### Task statement
Return all the data exactly, keeping the pictures out.

-- Data extract follows --

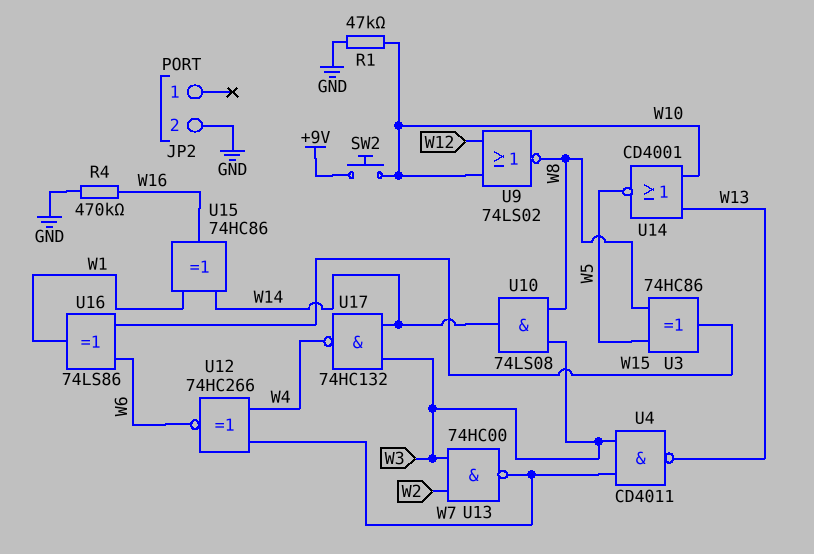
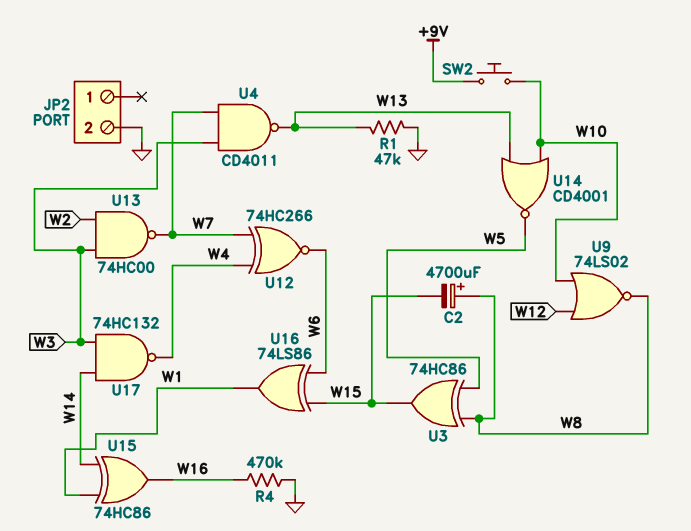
C2: none -> 4700uF (plus W8, minus W15)
R1: 47k (GND, W10) -> 47k (GND, W13)
U10: AND 74LS08 (in W3, in W8, out W14) -> none

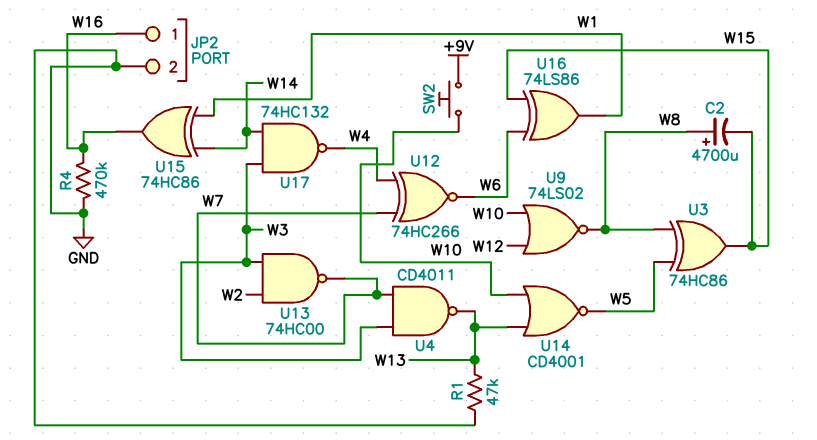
JP2 pin 1: none -> W16

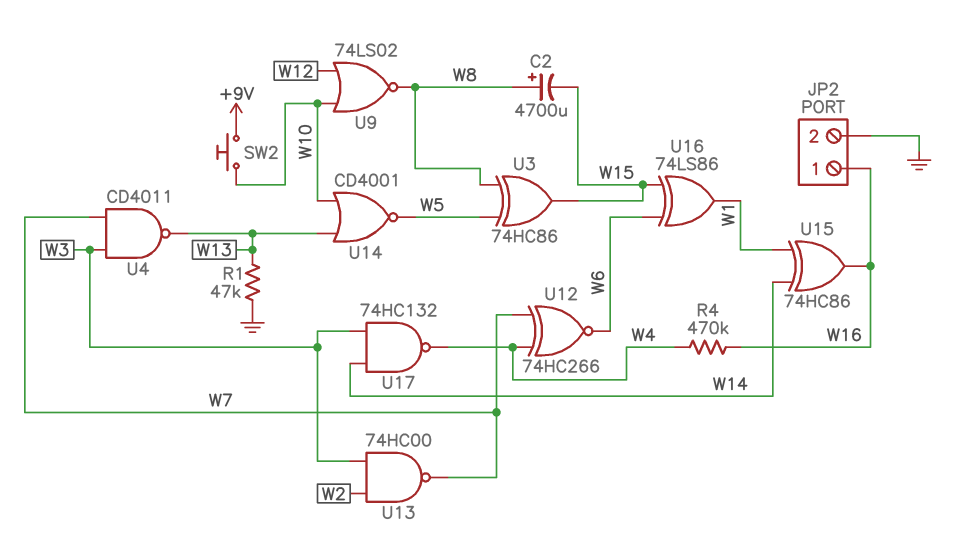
R4: 470k (GND, W16) -> 470k (W4, W16)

-- Data extract concluded --

### Answer area
C2: none -> 4700uF (plus W8, minus W15)
R1: 47k (GND, W10) -> 47k (GND, W13)
U10: AND 74LS08 (in W3, in W8, out W14) -> none

JP2 pin 1: none -> W16

R4: 470k (GND, W16) -> 470k (W4, W16)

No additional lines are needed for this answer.